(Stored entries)

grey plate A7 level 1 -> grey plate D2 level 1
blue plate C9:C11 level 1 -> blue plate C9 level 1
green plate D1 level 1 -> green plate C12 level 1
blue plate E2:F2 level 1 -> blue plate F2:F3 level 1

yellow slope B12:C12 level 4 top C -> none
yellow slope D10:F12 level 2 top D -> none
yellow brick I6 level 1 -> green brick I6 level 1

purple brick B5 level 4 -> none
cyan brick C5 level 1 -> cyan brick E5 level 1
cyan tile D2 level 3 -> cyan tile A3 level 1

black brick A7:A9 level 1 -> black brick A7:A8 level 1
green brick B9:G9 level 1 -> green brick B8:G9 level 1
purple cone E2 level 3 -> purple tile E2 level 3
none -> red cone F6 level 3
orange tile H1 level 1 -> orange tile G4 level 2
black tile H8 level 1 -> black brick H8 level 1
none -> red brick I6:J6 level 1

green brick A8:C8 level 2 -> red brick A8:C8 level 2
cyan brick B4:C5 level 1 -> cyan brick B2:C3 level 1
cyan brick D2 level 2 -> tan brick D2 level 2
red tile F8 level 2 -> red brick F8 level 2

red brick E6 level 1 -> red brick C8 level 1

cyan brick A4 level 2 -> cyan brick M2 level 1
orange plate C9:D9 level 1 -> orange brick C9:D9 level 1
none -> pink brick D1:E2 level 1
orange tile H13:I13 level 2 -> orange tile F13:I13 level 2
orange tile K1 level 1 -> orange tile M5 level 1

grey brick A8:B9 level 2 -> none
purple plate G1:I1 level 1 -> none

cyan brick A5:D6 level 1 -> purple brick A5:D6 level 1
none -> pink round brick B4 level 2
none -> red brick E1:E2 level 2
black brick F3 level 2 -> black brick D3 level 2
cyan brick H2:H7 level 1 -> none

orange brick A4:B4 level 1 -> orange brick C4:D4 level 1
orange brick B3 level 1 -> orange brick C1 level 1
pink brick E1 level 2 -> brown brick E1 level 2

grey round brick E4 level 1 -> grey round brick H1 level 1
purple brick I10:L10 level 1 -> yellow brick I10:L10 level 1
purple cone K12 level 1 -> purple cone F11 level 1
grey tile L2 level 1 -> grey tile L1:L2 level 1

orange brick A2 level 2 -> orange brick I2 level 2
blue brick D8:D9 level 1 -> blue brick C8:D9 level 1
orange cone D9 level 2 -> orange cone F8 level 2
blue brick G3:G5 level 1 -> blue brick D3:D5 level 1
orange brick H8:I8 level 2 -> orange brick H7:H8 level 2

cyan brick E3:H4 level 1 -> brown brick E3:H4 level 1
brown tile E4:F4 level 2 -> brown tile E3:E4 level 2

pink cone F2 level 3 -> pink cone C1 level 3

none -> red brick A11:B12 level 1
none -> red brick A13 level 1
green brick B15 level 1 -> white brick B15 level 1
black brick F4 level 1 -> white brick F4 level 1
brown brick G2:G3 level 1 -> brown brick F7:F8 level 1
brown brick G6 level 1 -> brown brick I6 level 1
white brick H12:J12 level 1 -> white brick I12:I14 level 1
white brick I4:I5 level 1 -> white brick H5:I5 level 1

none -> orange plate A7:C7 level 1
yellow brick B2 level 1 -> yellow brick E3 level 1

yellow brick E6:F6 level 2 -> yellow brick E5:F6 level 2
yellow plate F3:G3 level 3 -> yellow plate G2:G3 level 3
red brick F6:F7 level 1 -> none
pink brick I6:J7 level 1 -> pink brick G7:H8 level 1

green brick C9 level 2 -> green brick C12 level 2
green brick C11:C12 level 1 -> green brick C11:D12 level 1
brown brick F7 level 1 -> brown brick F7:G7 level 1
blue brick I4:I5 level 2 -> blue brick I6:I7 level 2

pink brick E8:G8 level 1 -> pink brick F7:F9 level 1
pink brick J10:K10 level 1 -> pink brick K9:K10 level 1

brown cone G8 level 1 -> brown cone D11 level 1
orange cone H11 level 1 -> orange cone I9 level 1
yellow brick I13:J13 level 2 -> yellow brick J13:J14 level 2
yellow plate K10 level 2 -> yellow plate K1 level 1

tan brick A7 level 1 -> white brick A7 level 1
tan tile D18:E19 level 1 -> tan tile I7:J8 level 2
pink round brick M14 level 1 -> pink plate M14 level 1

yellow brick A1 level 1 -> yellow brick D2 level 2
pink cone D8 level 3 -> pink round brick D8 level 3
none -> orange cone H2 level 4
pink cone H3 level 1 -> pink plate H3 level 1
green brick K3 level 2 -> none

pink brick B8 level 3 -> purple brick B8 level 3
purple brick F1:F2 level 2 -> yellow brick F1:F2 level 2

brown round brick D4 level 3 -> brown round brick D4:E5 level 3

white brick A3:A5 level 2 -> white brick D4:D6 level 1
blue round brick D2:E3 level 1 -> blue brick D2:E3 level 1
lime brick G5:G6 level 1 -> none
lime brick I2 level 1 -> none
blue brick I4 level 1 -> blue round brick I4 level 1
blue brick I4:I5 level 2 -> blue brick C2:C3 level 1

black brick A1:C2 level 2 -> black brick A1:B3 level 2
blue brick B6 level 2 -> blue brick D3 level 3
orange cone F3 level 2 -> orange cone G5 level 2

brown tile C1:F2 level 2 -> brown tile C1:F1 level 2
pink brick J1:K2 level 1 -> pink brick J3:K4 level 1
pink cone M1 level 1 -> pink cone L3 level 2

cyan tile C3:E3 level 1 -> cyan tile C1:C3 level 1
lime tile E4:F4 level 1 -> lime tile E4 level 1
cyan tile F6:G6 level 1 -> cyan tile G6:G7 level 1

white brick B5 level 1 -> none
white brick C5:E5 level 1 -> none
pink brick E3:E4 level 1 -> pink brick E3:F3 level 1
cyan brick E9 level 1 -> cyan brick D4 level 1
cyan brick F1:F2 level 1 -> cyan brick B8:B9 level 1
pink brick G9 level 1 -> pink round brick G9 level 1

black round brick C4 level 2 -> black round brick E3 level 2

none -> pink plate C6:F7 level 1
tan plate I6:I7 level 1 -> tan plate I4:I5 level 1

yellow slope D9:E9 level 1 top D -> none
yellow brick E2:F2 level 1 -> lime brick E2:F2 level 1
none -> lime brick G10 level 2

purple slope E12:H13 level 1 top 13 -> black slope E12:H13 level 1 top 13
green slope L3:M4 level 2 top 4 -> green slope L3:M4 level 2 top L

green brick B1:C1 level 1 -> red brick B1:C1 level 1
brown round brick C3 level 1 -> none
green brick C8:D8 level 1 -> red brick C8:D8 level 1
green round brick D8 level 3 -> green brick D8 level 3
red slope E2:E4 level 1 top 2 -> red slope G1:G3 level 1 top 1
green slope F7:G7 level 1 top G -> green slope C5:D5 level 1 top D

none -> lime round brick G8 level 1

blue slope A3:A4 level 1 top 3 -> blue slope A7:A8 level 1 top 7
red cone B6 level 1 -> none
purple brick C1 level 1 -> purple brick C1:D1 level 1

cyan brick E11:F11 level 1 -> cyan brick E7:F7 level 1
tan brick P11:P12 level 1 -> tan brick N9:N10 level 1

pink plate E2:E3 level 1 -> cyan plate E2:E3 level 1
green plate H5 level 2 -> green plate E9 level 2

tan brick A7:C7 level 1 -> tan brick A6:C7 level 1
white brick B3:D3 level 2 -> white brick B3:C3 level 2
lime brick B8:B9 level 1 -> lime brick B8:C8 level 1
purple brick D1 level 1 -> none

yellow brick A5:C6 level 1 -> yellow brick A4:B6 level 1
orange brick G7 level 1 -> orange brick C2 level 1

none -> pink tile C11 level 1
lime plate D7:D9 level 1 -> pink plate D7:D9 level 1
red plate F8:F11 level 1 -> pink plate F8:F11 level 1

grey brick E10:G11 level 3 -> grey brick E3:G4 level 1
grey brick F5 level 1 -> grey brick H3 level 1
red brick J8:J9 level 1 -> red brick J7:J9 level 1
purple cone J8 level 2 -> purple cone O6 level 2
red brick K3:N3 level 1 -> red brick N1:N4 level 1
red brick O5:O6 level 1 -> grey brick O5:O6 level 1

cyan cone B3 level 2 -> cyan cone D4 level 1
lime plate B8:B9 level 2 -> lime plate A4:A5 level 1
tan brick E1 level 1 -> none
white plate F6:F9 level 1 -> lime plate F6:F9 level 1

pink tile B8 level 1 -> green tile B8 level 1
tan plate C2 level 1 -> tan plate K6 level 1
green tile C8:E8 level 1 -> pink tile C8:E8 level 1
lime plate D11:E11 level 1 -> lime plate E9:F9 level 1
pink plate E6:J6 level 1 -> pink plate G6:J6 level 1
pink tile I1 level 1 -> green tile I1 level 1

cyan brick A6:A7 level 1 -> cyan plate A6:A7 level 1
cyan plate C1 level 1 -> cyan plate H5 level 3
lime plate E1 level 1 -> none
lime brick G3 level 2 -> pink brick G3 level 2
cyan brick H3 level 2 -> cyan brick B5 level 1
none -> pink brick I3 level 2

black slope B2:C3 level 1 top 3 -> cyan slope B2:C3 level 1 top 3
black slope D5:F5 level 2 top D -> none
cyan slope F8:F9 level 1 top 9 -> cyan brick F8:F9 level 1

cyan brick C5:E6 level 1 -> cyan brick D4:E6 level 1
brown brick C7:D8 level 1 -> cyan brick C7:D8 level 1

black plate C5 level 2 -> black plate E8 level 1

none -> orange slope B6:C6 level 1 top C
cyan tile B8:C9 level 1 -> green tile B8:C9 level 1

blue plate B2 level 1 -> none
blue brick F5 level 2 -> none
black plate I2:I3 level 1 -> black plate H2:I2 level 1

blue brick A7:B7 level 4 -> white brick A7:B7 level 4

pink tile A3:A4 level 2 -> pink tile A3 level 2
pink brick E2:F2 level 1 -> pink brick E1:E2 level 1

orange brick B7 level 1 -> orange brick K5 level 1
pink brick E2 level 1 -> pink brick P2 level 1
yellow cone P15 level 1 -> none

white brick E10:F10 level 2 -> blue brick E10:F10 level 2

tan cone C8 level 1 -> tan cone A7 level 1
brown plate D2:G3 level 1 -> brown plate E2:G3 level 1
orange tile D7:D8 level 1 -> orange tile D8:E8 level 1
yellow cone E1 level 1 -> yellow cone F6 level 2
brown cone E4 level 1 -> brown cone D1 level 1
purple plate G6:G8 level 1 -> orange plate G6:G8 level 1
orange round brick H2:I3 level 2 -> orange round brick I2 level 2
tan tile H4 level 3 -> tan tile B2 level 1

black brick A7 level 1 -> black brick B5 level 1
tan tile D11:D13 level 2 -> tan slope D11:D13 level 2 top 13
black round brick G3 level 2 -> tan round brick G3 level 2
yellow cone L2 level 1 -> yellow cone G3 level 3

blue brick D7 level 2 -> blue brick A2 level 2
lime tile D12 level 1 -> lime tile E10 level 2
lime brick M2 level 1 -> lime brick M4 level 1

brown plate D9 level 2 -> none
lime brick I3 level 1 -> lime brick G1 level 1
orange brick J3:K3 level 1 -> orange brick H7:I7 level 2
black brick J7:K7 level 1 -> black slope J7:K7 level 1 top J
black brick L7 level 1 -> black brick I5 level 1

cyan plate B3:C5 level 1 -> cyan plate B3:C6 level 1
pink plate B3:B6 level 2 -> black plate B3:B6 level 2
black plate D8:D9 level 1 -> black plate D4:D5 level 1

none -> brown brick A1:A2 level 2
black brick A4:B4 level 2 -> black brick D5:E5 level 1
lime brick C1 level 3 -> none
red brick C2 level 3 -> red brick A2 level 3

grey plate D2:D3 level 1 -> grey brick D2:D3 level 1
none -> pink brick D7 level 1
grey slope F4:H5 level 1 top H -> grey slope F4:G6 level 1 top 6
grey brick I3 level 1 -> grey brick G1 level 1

## TO DO
The expected output is each line of the records above that includes the word "grey".

## COMPLETED EXERCISE
grey plate A7 level 1 -> grey plate D2 level 1
grey brick A8:B9 level 2 -> none
grey round brick E4 level 1 -> grey round brick H1 level 1
grey tile L2 level 1 -> grey tile L1:L2 level 1
grey brick E10:G11 level 3 -> grey brick E3:G4 level 1
grey brick F5 level 1 -> grey brick H3 level 1
red brick O5:O6 level 1 -> grey brick O5:O6 level 1
grey plate D2:D3 level 1 -> grey brick D2:D3 level 1
grey slope F4:H5 level 1 top H -> grey slope F4:G6 level 1 top 6
grey brick I3 level 1 -> grey brick G1 level 1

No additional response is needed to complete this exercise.